**** Dataset extract ****

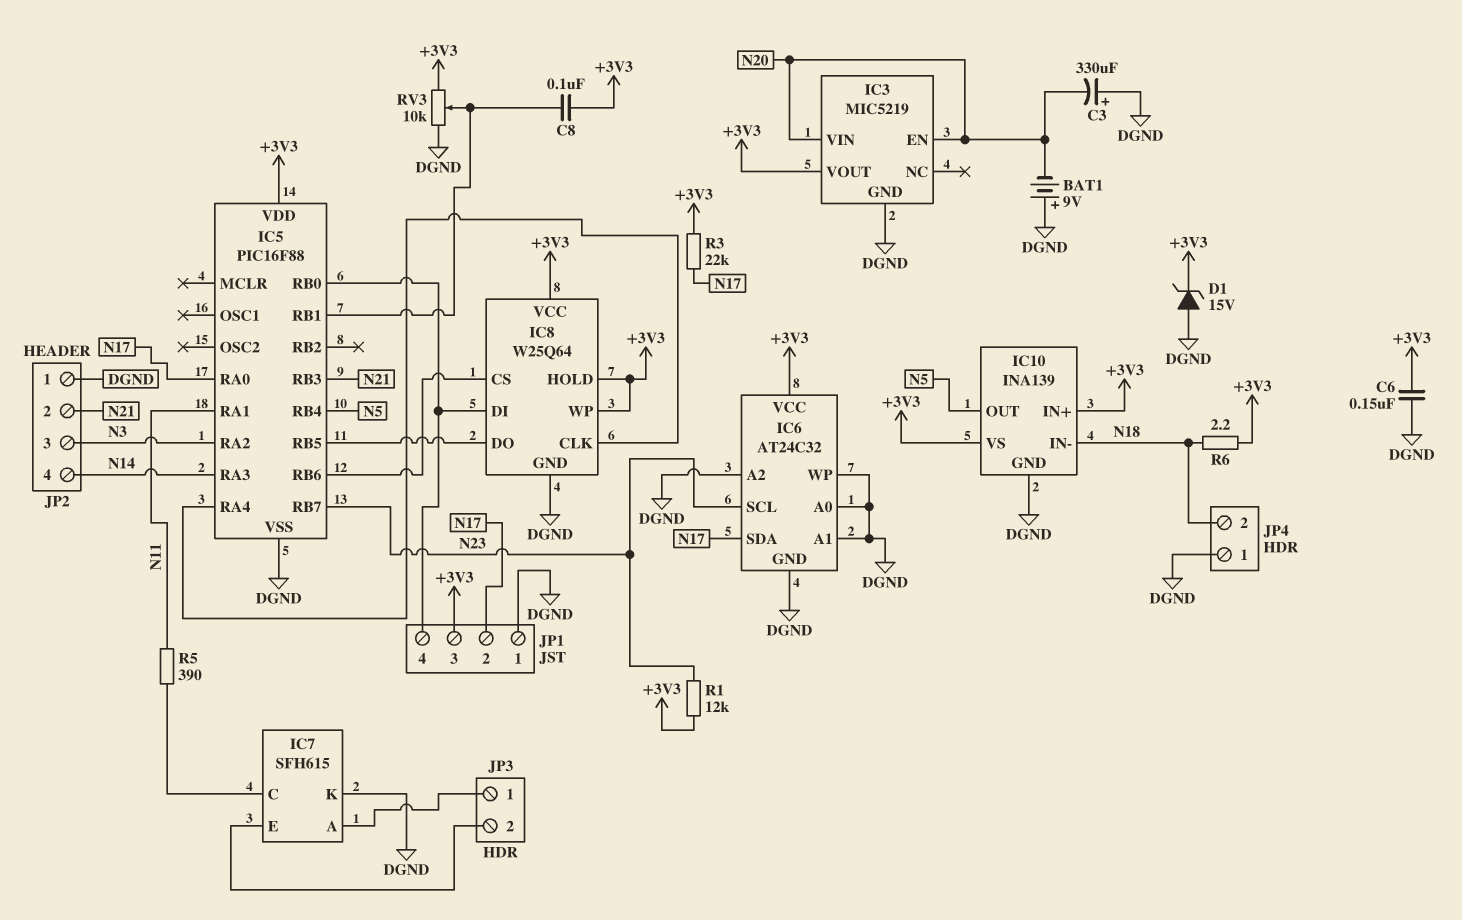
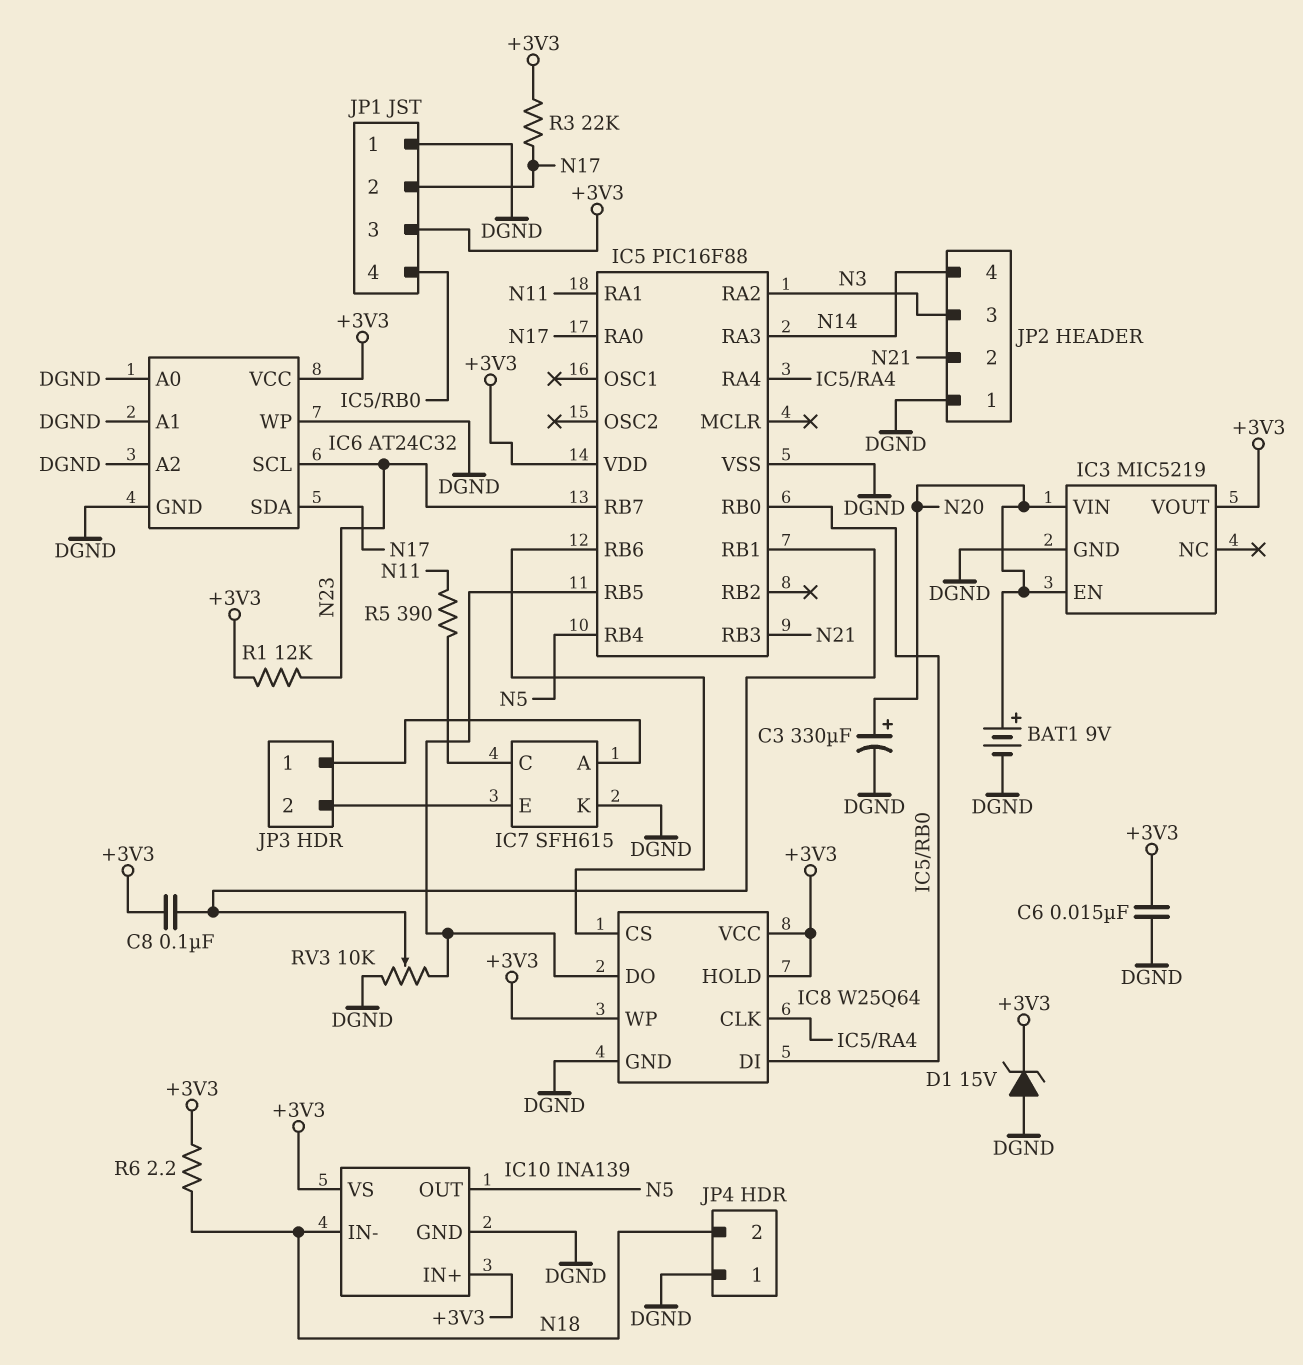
BAT1: 9V (plus DGND, minus N20) -> 9V (plus N20, minus DGND)
C3: 330uF (plus DGND, minus N20) -> 330uF (plus N20, minus DGND)
C6: 150nF (+3V3, DGND) -> 15nF (+3V3, DGND)
RV3: 10k (+3V3, DGND, wiper IC5/RB1) -> 10k (DGND, IC5/RB5, wiper IC5/RB1)

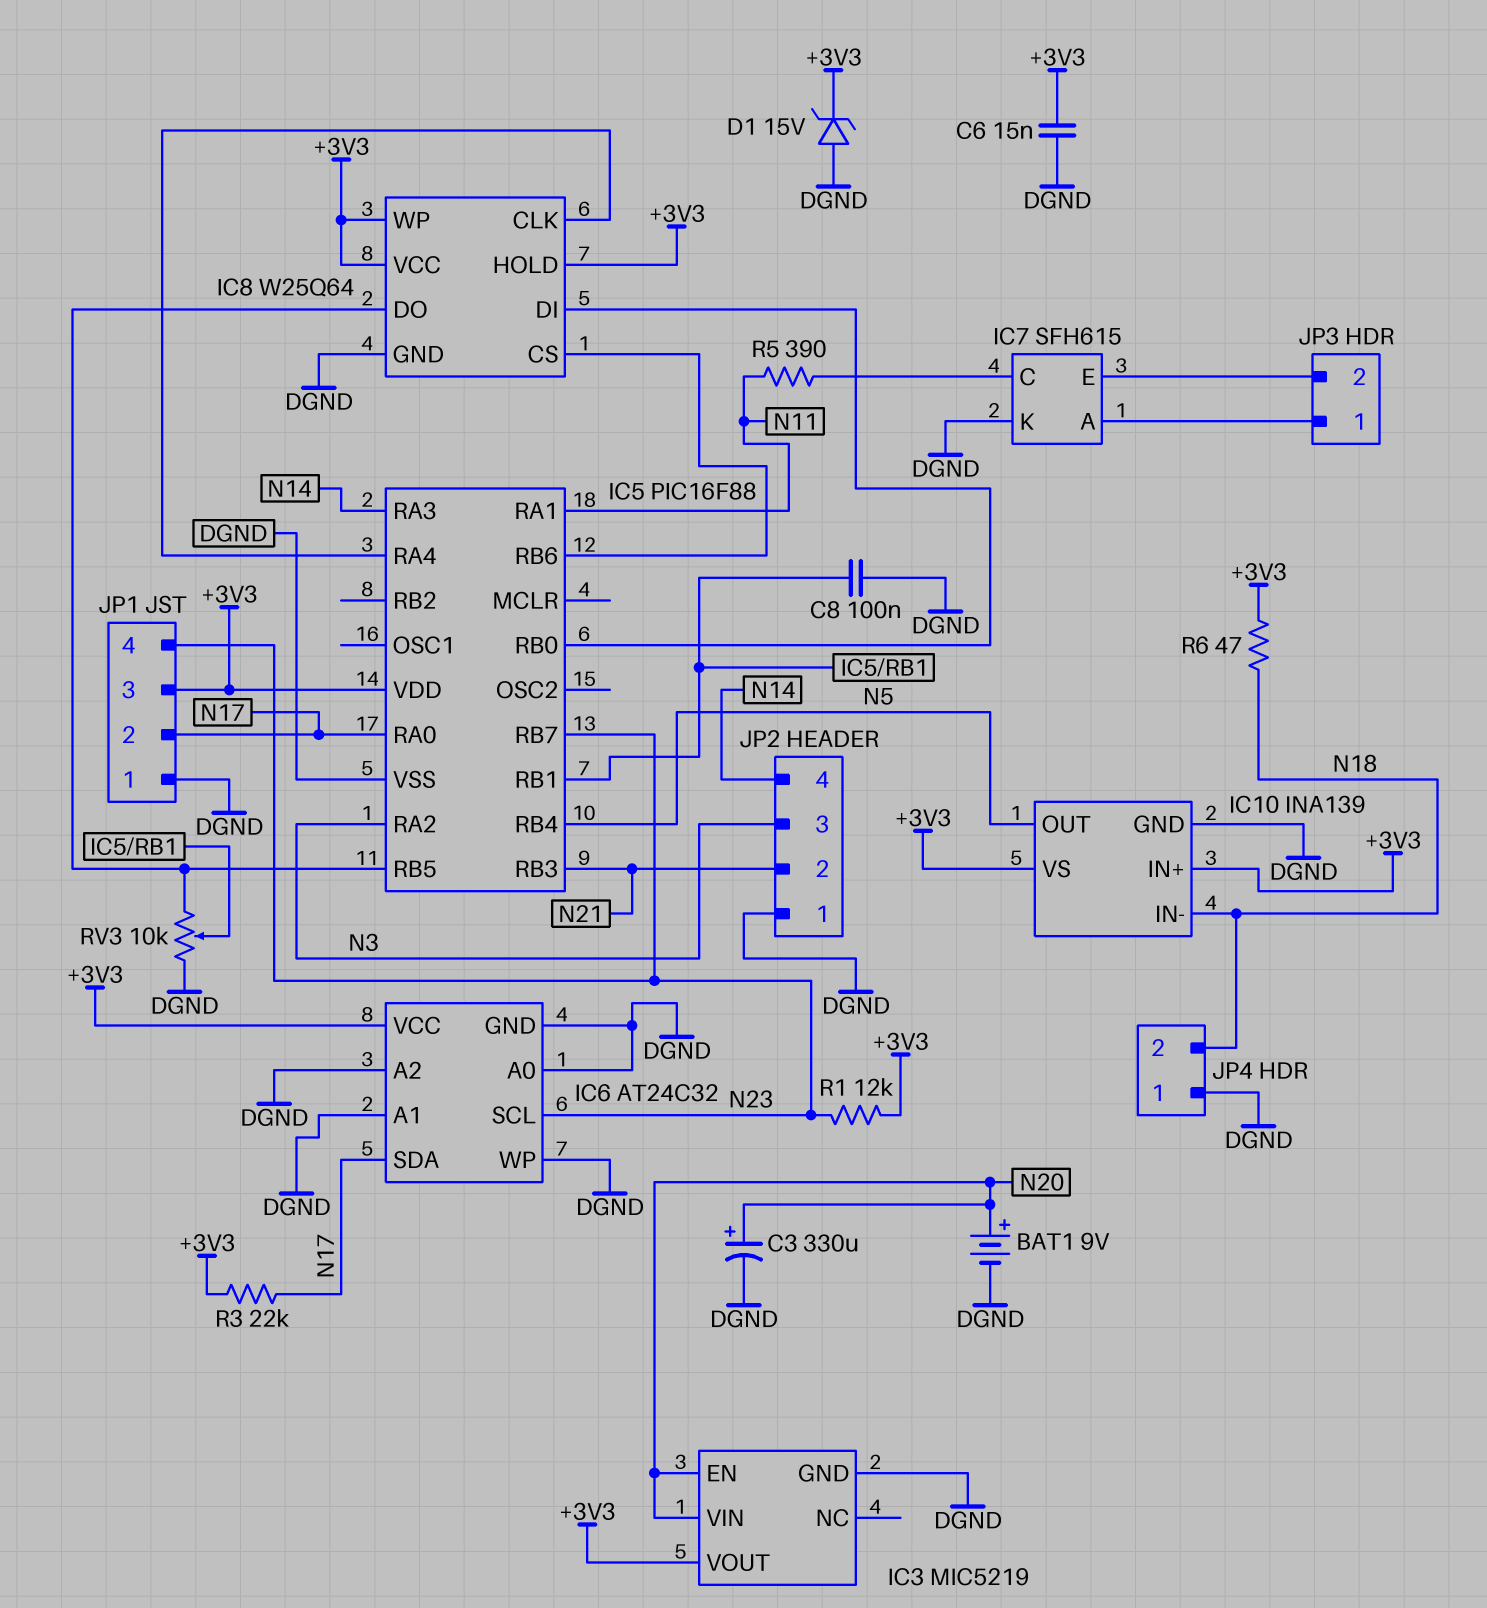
C8: 100nF (+3V3, IC5/RB1) -> 100nF (DGND, IC5/RB1)
JP1 pin 4: IC5/RB0 -> N23
R6: 2.2 (+3V3, N18) -> 47 (+3V3, N18)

****

#### What the exercise asks
Return each entry exactly as it stands above, apart from any images.

#### Answer for this exercise
BAT1: 9V (plus DGND, minus N20) -> 9V (plus N20, minus DGND)
C3: 330uF (plus DGND, minus N20) -> 330uF (plus N20, minus DGND)
C6: 150nF (+3V3, DGND) -> 15nF (+3V3, DGND)
RV3: 10k (+3V3, DGND, wiper IC5/RB1) -> 10k (DGND, IC5/RB5, wiper IC5/RB1)

C8: 100nF (+3V3, IC5/RB1) -> 100nF (DGND, IC5/RB1)
JP1 pin 4: IC5/RB0 -> N23
R6: 2.2 (+3V3, N18) -> 47 (+3V3, N18)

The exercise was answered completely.